[Scene content tallies]

===

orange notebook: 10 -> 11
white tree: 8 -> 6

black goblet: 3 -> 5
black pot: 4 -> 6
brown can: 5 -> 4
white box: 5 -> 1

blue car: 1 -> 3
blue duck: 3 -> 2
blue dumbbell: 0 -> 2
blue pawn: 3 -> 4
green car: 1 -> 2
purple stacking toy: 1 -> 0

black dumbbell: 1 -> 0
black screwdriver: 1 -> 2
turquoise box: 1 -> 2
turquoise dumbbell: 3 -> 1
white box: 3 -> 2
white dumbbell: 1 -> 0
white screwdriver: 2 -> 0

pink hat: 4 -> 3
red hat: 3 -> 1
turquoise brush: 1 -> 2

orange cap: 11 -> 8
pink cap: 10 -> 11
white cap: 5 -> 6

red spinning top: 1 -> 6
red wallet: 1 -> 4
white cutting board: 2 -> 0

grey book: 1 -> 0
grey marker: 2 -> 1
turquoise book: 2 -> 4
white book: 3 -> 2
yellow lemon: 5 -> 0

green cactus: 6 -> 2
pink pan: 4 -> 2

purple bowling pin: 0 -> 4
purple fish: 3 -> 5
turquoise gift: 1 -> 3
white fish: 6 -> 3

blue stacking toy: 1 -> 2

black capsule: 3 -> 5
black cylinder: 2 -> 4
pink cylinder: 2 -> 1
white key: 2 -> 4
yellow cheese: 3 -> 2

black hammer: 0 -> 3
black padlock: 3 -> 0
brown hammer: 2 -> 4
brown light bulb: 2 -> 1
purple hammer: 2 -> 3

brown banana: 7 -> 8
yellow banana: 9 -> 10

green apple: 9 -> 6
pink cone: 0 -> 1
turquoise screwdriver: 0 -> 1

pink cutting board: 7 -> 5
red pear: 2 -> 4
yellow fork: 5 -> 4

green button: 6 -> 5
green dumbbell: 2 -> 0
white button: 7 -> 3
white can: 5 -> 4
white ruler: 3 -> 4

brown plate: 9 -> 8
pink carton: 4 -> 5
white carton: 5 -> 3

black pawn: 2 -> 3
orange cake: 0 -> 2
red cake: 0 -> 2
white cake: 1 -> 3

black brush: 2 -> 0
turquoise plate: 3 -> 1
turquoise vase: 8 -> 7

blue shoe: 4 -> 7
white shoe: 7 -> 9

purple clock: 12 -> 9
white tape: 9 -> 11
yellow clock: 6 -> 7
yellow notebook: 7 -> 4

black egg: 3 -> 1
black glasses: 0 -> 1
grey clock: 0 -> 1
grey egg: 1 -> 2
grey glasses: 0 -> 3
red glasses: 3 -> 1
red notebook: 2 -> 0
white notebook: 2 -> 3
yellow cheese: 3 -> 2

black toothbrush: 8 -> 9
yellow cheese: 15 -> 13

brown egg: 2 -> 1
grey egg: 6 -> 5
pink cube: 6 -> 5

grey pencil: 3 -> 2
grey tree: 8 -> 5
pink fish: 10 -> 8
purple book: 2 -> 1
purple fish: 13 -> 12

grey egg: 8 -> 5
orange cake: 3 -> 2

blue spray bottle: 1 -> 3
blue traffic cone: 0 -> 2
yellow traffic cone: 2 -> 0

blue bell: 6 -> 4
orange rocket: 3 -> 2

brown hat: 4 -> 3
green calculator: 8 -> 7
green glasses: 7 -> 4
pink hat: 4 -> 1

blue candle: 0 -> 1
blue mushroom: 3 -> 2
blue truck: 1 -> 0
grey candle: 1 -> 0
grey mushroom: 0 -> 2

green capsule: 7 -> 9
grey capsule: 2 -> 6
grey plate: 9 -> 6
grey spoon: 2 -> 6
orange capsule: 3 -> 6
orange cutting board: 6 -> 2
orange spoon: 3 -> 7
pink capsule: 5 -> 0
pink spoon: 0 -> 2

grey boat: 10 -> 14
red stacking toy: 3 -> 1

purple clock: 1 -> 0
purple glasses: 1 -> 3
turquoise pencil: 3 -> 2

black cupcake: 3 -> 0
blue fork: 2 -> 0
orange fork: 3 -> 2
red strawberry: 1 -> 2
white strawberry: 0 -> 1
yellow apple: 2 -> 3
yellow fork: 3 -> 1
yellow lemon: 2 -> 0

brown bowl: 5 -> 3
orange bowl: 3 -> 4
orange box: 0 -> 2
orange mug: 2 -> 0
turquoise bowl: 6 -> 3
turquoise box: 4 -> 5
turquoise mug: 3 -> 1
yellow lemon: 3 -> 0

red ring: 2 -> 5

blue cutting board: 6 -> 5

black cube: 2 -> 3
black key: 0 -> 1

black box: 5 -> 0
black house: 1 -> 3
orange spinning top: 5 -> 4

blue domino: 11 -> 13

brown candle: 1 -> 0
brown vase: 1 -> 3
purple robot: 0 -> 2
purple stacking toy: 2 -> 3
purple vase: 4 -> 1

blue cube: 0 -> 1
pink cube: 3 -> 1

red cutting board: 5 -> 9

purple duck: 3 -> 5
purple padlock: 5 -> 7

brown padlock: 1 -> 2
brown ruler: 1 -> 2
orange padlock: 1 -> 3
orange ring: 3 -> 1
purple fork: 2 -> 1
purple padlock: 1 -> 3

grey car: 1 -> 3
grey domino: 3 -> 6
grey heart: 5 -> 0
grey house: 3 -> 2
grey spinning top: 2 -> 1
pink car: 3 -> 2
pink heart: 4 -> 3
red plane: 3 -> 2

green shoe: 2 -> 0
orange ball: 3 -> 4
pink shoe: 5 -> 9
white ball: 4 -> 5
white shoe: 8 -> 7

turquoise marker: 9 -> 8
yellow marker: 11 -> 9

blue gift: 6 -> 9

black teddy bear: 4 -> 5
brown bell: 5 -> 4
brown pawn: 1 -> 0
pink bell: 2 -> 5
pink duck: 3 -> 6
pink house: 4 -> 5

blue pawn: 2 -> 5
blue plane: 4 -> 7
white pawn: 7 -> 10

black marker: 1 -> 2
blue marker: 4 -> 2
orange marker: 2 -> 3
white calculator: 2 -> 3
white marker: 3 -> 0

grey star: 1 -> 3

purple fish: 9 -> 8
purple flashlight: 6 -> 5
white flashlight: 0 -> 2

===

__Task prompt__. Give back exactly the lines above starting at the line where "black brush: 2 -> 0" appears and ending at the line where "orange capsule: 3 -> 6" appears, both included, with no other lines.

__Your solution__.
black brush: 2 -> 0
turquoise plate: 3 -> 1
turquoise vase: 8 -> 7

blue shoe: 4 -> 7
white shoe: 7 -> 9

purple clock: 12 -> 9
white tape: 9 -> 11
yellow clock: 6 -> 7
yellow notebook: 7 -> 4

black egg: 3 -> 1
black glasses: 0 -> 1
grey clock: 0 -> 1
grey egg: 1 -> 2
grey glasses: 0 -> 3
red glasses: 3 -> 1
red notebook: 2 -> 0
white notebook: 2 -> 3
yellow cheese: 3 -> 2

black toothbrush: 8 -> 9
yellow cheese: 15 -> 13

brown egg: 2 -> 1
grey egg: 6 -> 5
pink cube: 6 -> 5

grey pencil: 3 -> 2
grey tree: 8 -> 5
pink fish: 10 -> 8
purple book: 2 -> 1
purple fish: 13 -> 12

grey egg: 8 -> 5
orange cake: 3 -> 2

blue spray bottle: 1 -> 3
blue traffic cone: 0 -> 2
yellow traffic cone: 2 -> 0

blue bell: 6 -> 4
orange rocket: 3 -> 2

brown hat: 4 -> 3
green calculator: 8 -> 7
green glasses: 7 -> 4
pink hat: 4 -> 1

blue candle: 0 -> 1
blue mushroom: 3 -> 2
blue truck: 1 -> 0
grey candle: 1 -> 0
grey mushroom: 0 -> 2

green capsule: 7 -> 9
grey capsule: 2 -> 6
grey plate: 9 -> 6
grey spoon: 2 -> 6
orange capsule: 3 -> 6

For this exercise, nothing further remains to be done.